### DESCRIPTION OF THE TASK:
Restate word for word every line from the one containing "(366, 92) = (159, 428): purple" to the last line of the records below.

### MATERIAL FOR THE TASK:
╔══
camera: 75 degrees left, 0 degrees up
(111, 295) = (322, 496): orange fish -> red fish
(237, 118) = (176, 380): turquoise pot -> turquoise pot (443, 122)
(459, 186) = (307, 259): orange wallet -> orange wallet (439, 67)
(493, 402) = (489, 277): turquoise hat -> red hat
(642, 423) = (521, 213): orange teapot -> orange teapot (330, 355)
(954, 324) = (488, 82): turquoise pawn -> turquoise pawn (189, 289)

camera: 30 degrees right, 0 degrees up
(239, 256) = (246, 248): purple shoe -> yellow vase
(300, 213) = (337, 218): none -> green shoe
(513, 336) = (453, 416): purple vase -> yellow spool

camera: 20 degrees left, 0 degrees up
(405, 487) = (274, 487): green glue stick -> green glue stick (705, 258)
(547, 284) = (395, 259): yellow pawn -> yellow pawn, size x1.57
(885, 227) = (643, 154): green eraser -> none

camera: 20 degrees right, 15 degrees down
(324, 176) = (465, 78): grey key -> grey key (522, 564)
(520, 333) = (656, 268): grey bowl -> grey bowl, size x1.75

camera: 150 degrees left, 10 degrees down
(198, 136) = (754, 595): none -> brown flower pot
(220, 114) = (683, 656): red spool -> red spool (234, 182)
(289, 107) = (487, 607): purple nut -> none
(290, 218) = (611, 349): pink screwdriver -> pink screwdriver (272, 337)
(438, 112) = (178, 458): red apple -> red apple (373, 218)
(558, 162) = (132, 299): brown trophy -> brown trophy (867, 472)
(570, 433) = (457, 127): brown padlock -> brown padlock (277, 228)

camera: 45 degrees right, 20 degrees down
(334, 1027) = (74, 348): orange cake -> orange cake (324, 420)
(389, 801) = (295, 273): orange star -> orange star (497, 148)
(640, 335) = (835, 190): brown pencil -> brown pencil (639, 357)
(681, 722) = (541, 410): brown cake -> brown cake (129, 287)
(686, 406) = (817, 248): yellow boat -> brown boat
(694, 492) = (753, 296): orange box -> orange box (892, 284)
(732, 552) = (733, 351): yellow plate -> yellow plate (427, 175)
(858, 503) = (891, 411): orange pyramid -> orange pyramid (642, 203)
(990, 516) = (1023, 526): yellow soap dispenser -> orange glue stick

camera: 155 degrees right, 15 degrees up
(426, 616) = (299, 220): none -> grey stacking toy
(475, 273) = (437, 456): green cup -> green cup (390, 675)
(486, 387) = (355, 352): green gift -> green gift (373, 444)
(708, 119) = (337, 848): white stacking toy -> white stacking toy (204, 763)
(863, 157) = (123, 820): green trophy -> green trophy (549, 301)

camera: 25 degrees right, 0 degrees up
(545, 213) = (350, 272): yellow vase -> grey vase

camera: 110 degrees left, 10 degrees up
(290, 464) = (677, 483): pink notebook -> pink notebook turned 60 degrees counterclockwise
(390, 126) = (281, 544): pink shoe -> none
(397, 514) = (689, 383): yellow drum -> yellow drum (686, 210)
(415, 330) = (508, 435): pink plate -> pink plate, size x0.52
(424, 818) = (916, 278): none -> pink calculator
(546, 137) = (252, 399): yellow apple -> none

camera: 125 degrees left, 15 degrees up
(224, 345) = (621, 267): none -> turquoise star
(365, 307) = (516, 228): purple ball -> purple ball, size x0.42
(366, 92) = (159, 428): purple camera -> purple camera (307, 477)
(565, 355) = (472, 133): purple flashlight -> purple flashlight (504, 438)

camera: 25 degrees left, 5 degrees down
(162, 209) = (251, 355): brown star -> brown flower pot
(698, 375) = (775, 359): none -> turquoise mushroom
╚══
### EXERCISE RESULT:
(366, 92) = (159, 428): purple camera -> purple camera (307, 477)
(565, 355) = (472, 133): purple flashlight -> purple flashlight (504, 438)

camera: 25 degrees left, 5 degrees down
(162, 209) = (251, 355): brown star -> brown flower pot
(698, 375) = (775, 359): none -> turquoise mushroom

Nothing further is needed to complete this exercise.